TASK: Where an image appears in the data, omit it and reproduce the rest exactly.

++++ DATASET CONTENT ++++

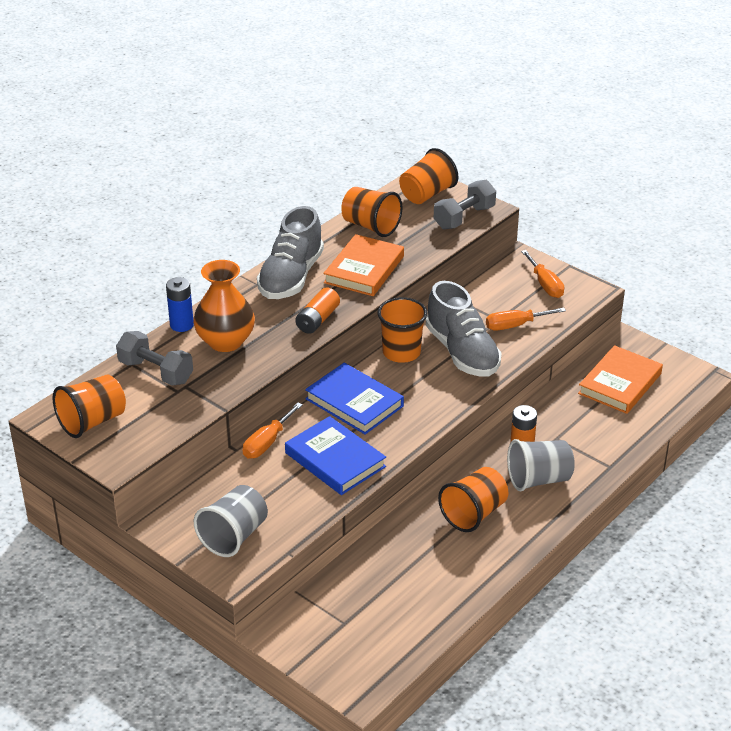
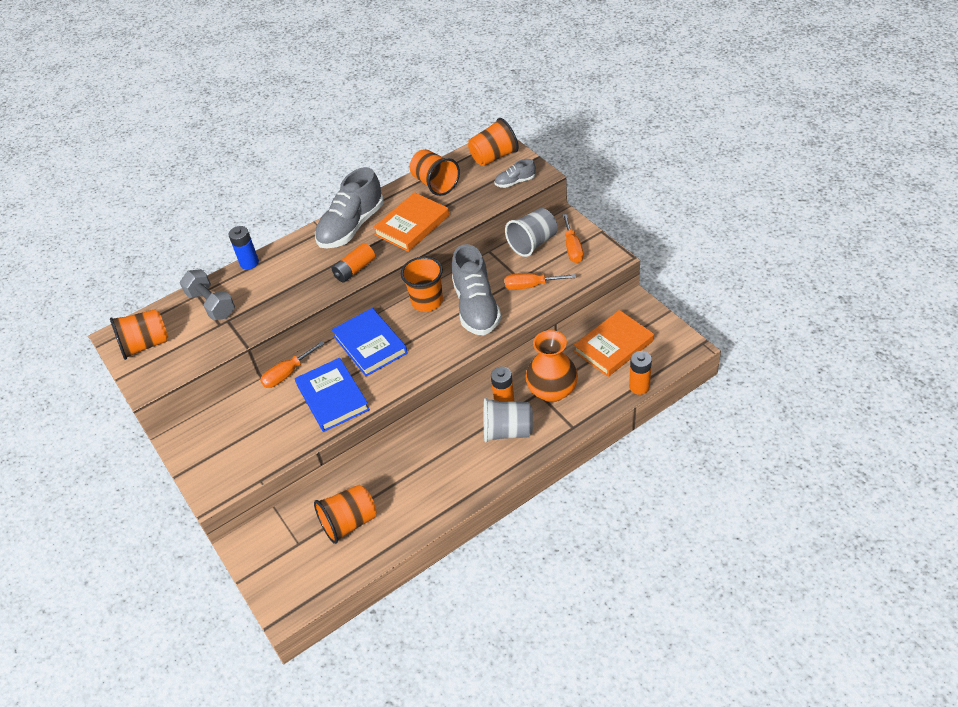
camera: 20 degrees right, 10 degrees up
(225, 341) = (275, 282): orange vase -> orange vase (552, 391)
(234, 536) = (226, 458): grey cup -> grey cup (533, 243)
(464, 217) = (515, 182): grey dumbbell -> grey shoe
(474, 514) = (441, 456): orange cup -> orange cup (349, 522)
(665, 419) = (639, 387): none -> orange battery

++++

EXERCISE OUTPUT:
camera: 20 degrees right, 10 degrees up
(225, 341) = (275, 282): orange vase -> orange vase (552, 391)
(234, 536) = (226, 458): grey cup -> grey cup (533, 243)
(464, 217) = (515, 182): grey dumbbell -> grey shoe
(474, 514) = (441, 456): orange cup -> orange cup (349, 522)
(665, 419) = (639, 387): none -> orange battery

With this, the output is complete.